DATASET CONTENT:
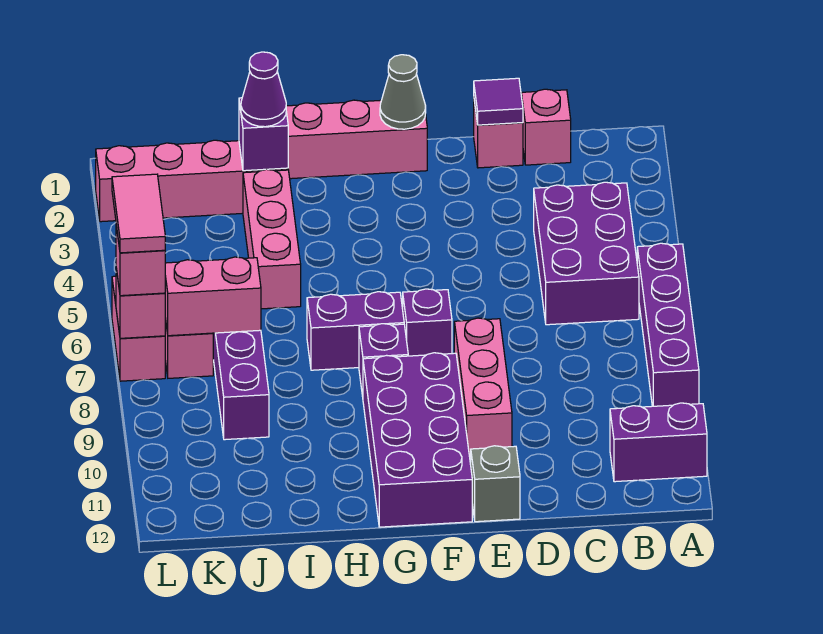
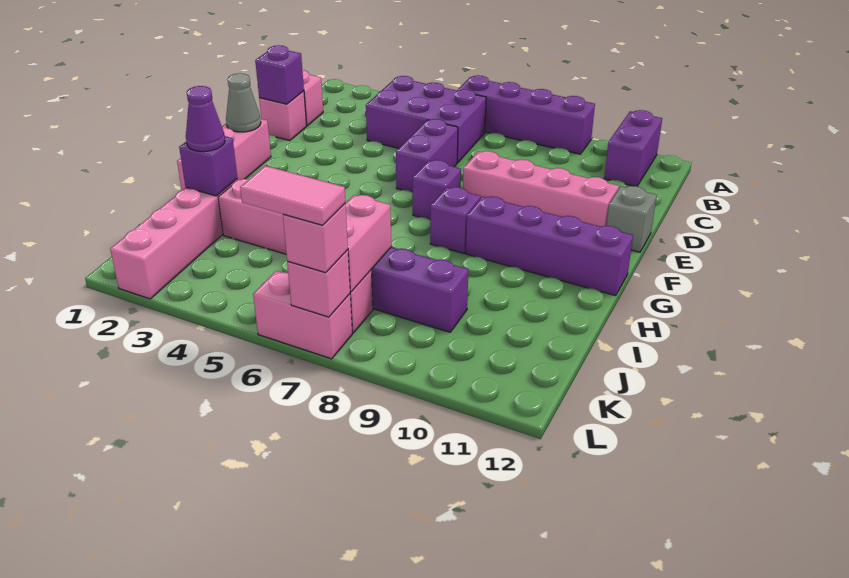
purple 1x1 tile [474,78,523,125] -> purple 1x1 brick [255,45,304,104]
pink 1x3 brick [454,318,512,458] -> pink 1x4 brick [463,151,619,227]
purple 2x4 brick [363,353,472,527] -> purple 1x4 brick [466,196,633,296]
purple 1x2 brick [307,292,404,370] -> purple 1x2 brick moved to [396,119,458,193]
--
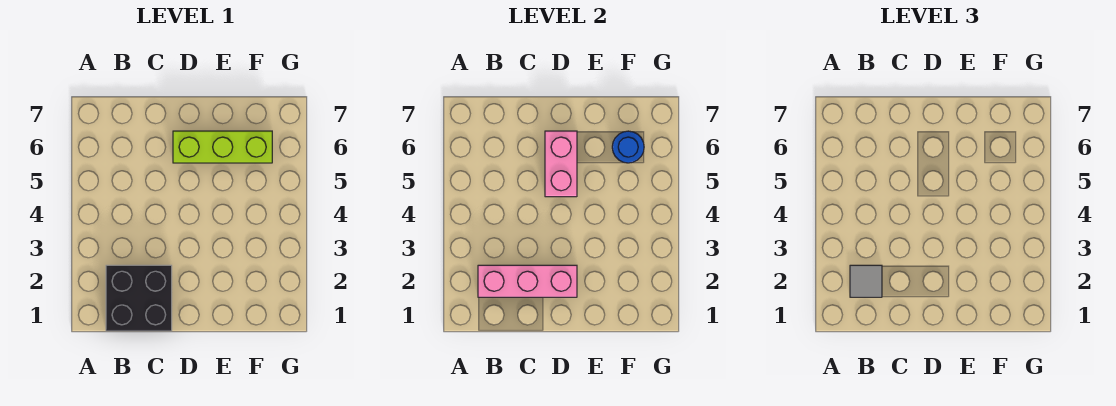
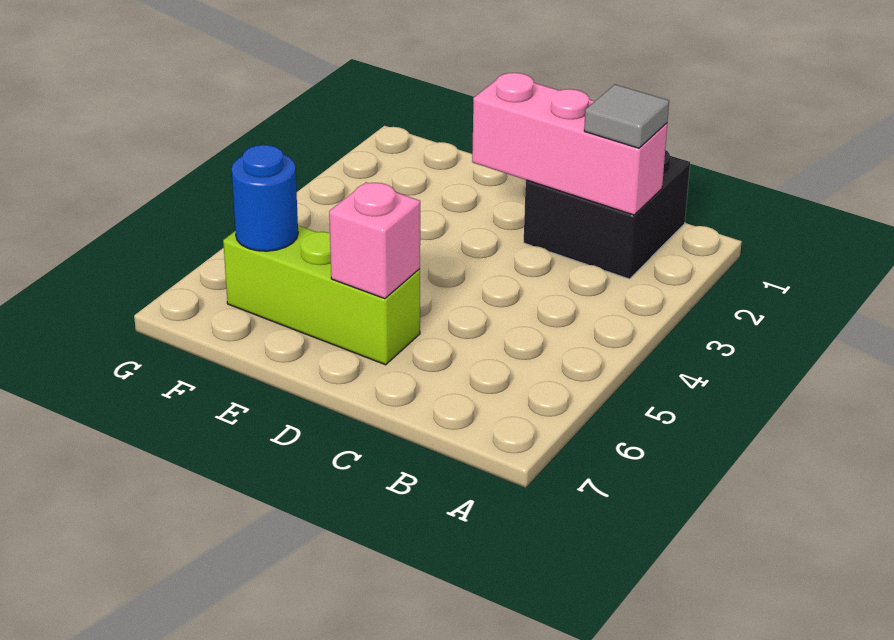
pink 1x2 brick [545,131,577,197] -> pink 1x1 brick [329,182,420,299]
--
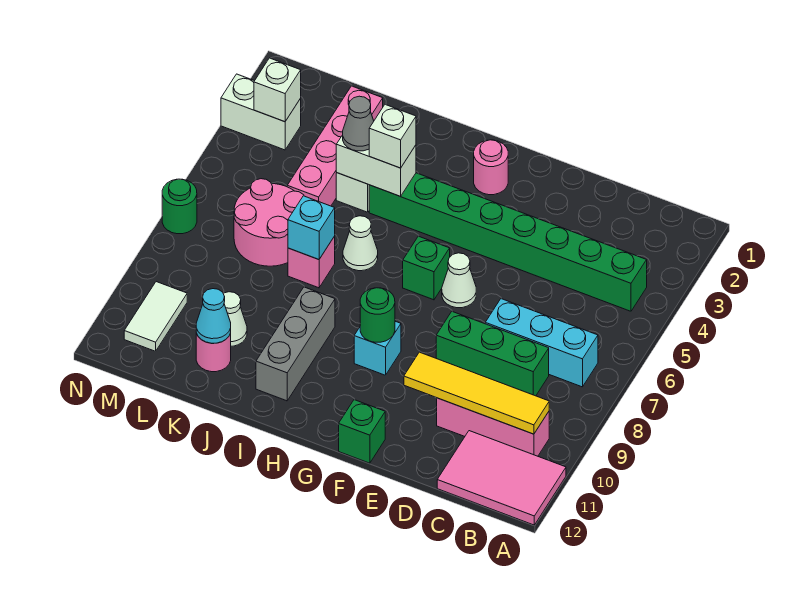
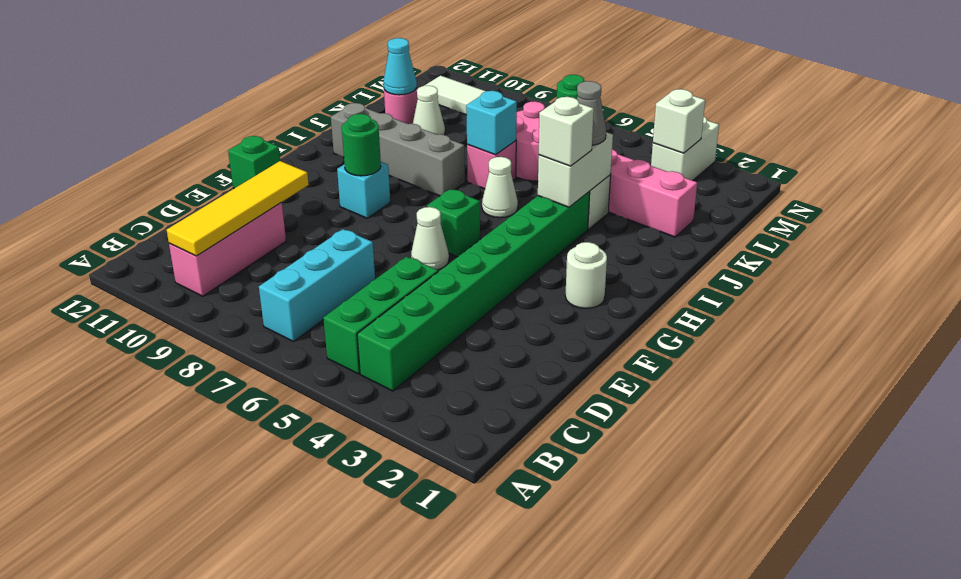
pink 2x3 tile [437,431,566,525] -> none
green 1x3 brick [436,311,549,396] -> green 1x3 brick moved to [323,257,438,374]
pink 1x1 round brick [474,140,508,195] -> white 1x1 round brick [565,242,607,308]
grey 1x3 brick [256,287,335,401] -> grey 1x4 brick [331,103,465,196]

ACTIVITY: The lines to copy are those in the listing that contain the word "tile".

EXERCISE RESULT:
purple 1x1 tile [474,78,523,125] -> purple 1x1 brick [255,45,304,104]
pink 2x3 tile [437,431,566,525] -> none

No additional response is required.